* Exercise: A word-for-word reproduction of the data below is needed, with no pictures in it.

* Data segment:
^^^^
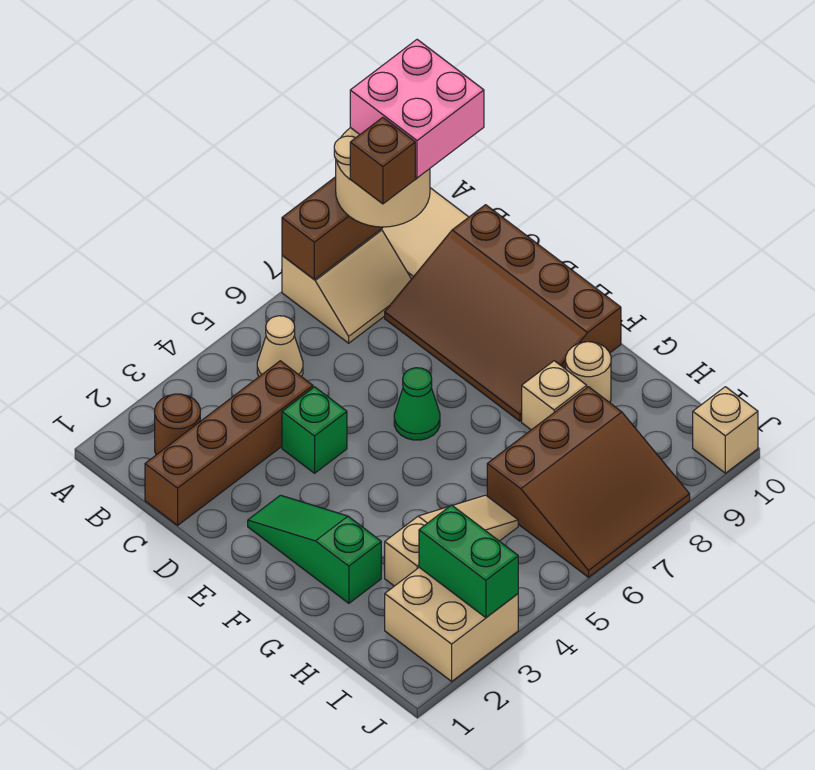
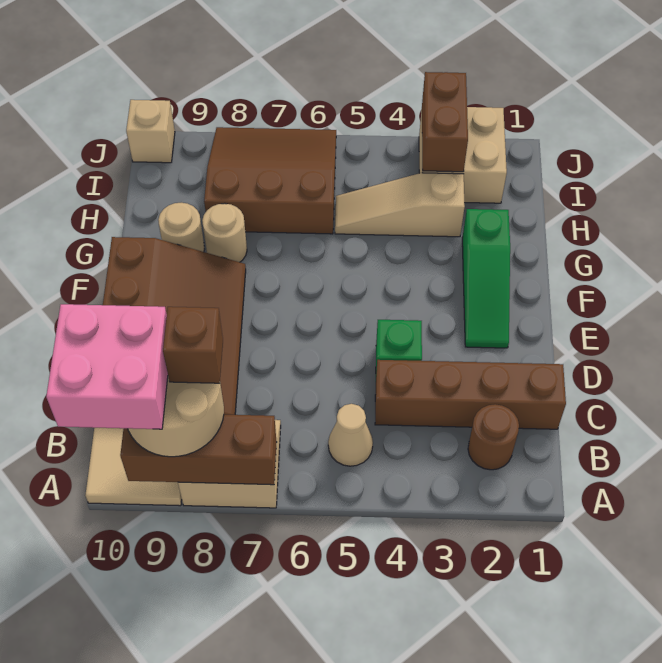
green cone E6 level 1 -> none
tan brick G8 level 1 -> tan round brick G8 level 1
green brick I3:J3 level 2 -> brown brick I3:J3 level 2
^^^^
* Result for this task:
green cone E6 level 1 -> none
tan brick G8 level 1 -> tan round brick G8 level 1
green brick I3:J3 level 2 -> brown brick I3:J3 level 2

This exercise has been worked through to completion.